- _Stored records_:

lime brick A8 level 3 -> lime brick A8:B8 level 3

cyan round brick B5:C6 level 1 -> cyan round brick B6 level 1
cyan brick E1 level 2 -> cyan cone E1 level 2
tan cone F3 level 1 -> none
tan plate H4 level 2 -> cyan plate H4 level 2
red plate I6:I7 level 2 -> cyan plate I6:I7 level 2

- _Problem requirements_: Your reply must be the entries above, returned word for word.

- _Solution below_:
lime brick A8 level 3 -> lime brick A8:B8 level 3

cyan round brick B5:C6 level 1 -> cyan round brick B6 level 1
cyan brick E1 level 2 -> cyan cone E1 level 2
tan cone F3 level 1 -> none
tan plate H4 level 2 -> cyan plate H4 level 2
red plate I6:I7 level 2 -> cyan plate I6:I7 level 2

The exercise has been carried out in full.